Activity:
The copy should hold exactly the lines below from the one that contains "SERVO1 pin PWM: D7 -> D1" through the one that contains "TOF pin XSHUT: none -> RX" and nothing else, so no pictures.
───
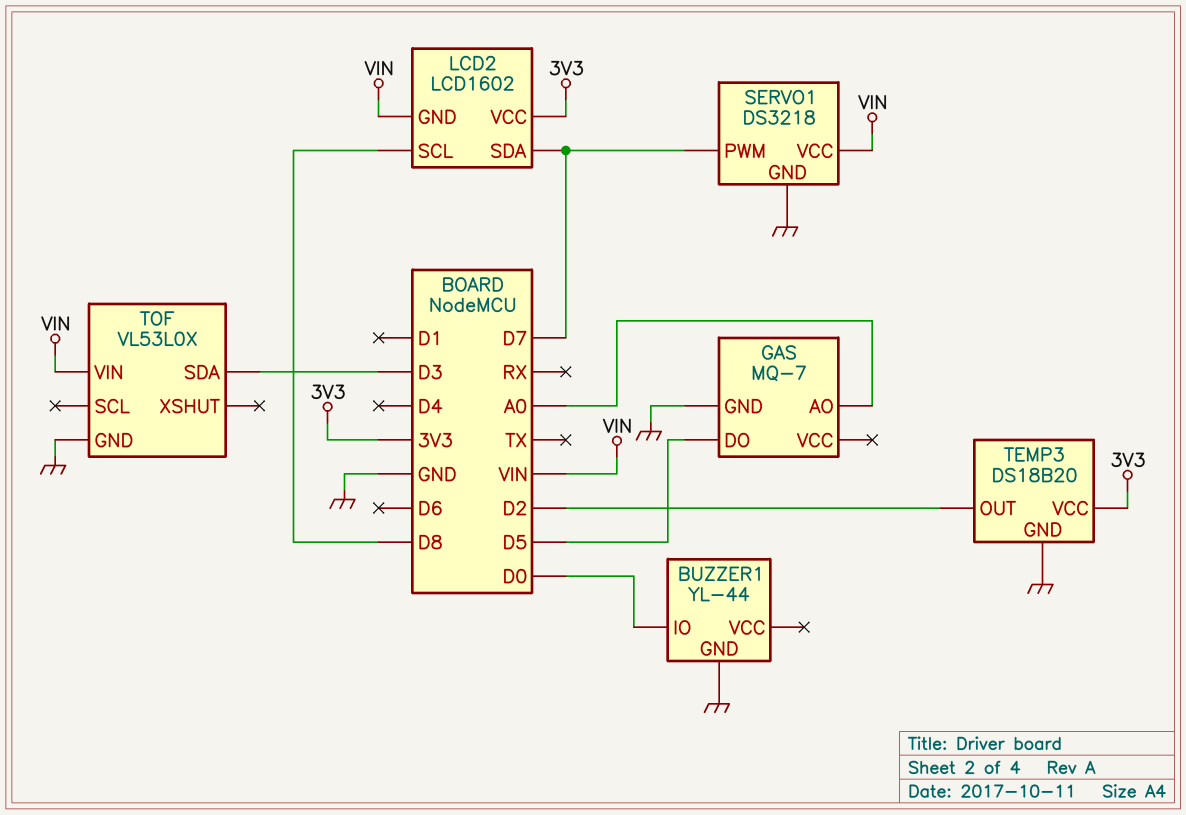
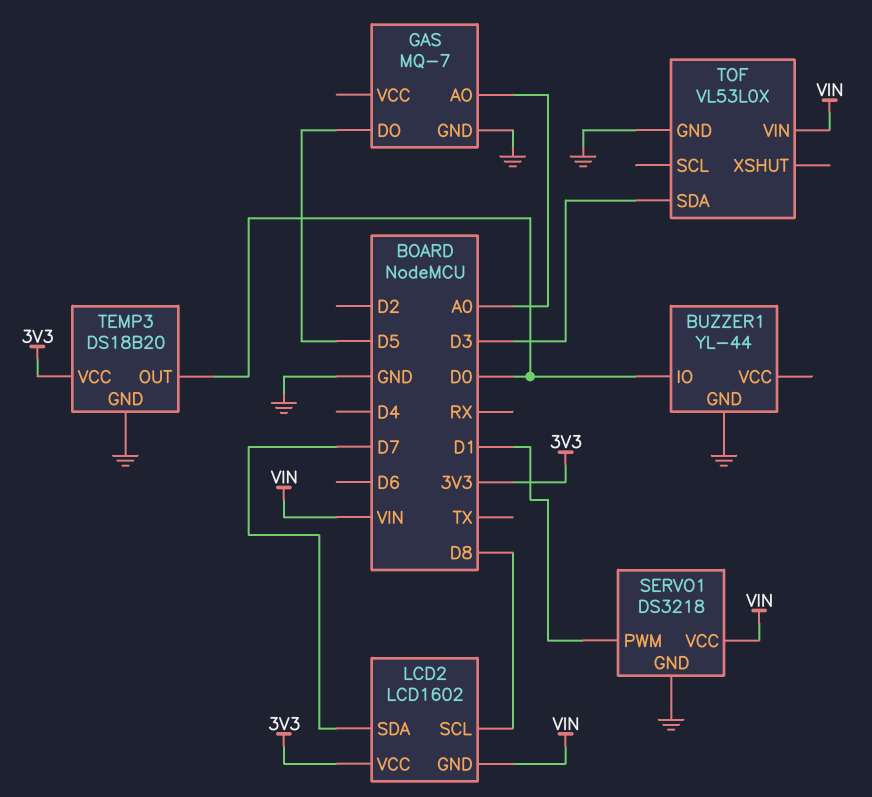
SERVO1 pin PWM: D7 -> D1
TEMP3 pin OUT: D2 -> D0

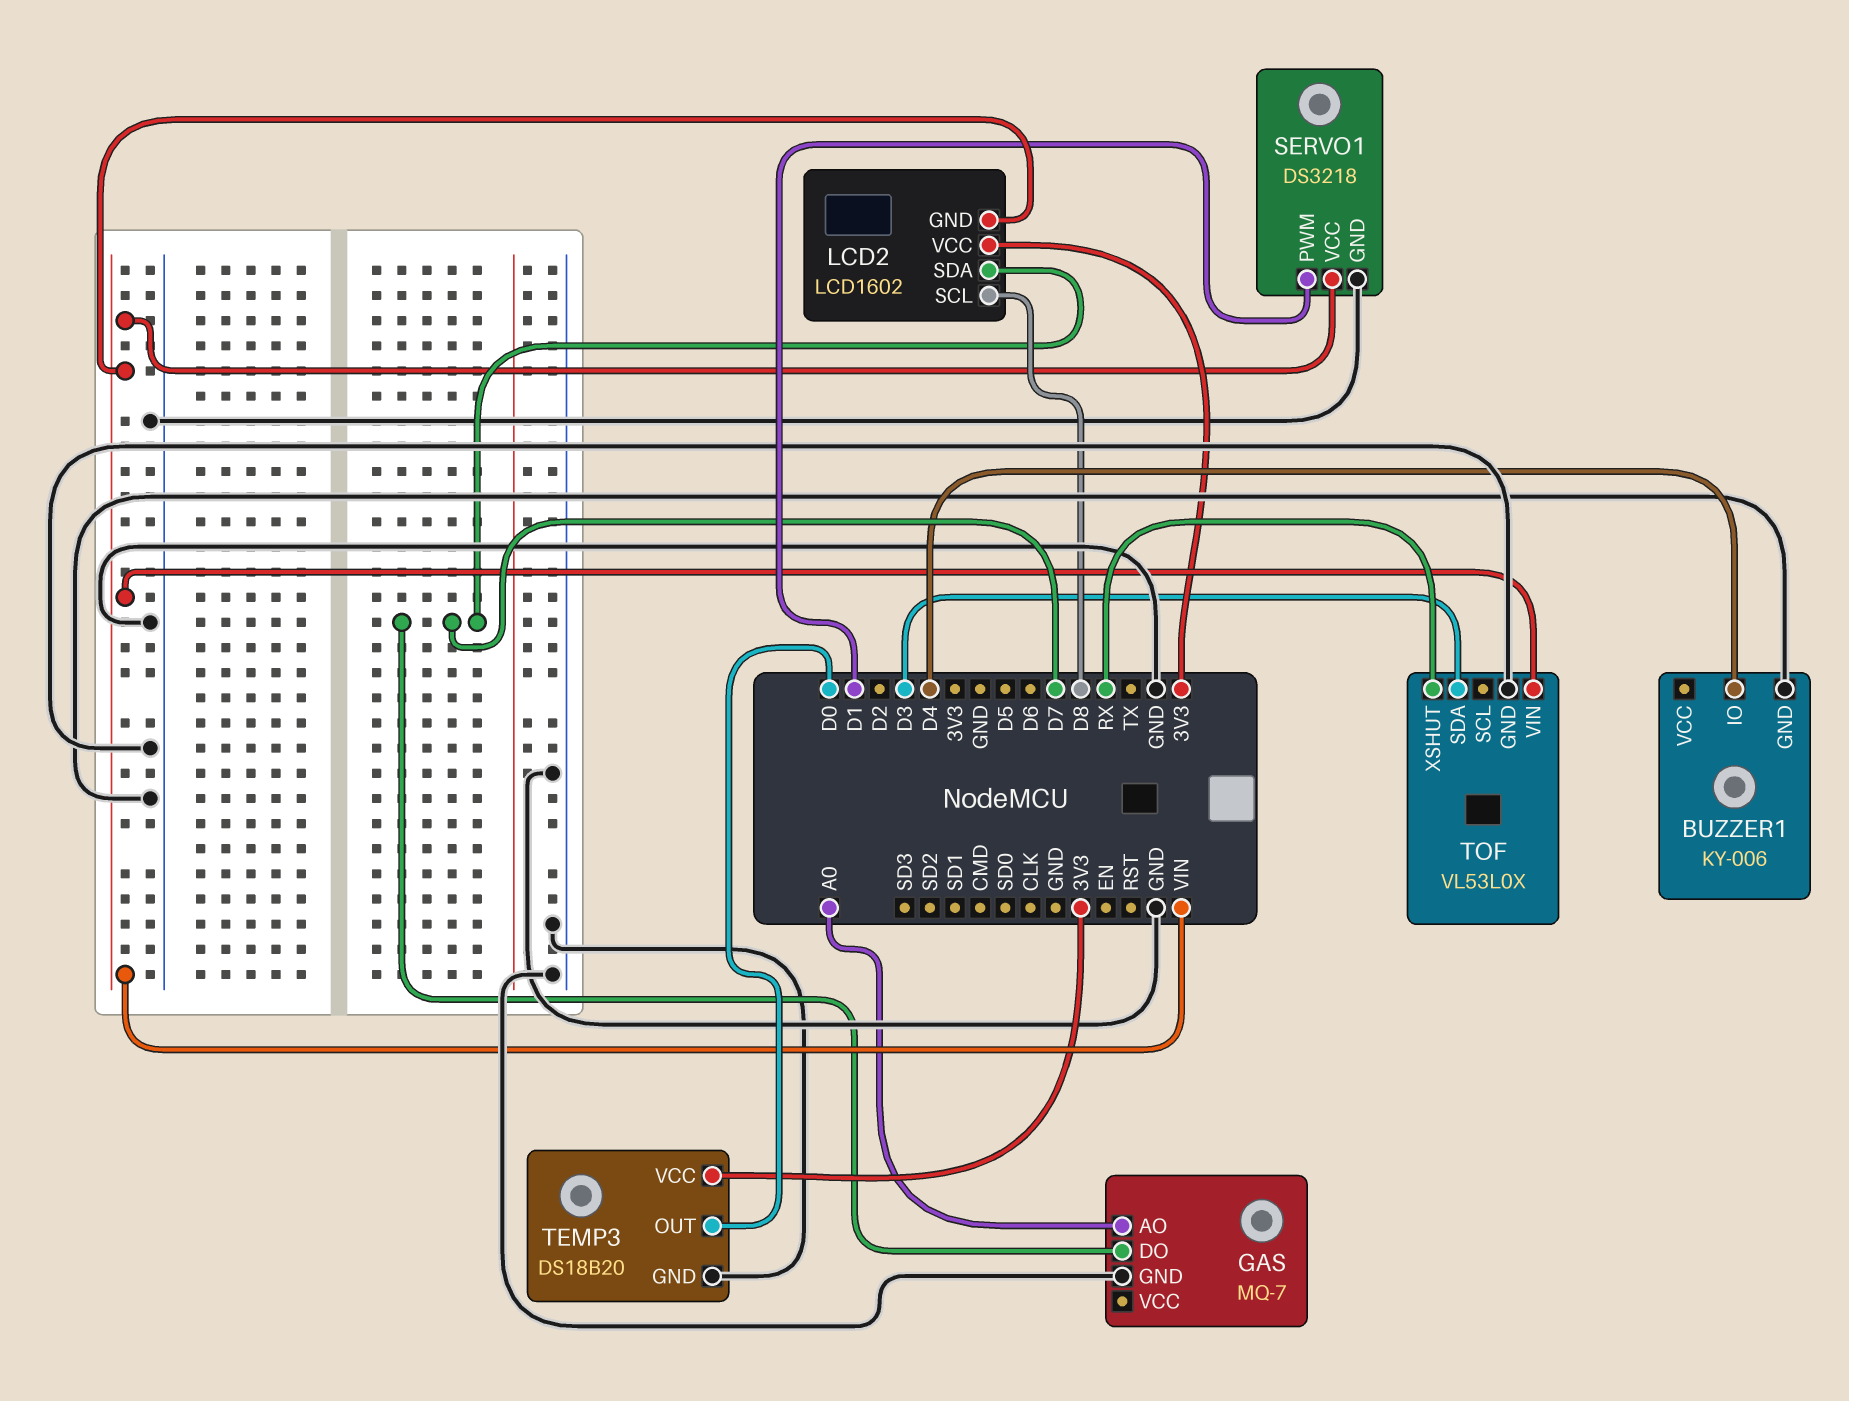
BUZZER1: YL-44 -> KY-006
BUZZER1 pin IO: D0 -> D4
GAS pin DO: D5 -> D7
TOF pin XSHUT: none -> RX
───
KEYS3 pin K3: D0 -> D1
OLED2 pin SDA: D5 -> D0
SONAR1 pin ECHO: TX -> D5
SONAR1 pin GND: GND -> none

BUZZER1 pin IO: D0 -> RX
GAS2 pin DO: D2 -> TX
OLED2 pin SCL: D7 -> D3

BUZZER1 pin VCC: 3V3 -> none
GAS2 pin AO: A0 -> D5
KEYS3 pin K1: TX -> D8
───
Response box:
SERVO1 pin PWM: D7 -> D1
TEMP3 pin OUT: D2 -> D0

BUZZER1: YL-44 -> KY-006
BUZZER1 pin IO: D0 -> D4
GAS pin DO: D5 -> D7
TOF pin XSHUT: none -> RX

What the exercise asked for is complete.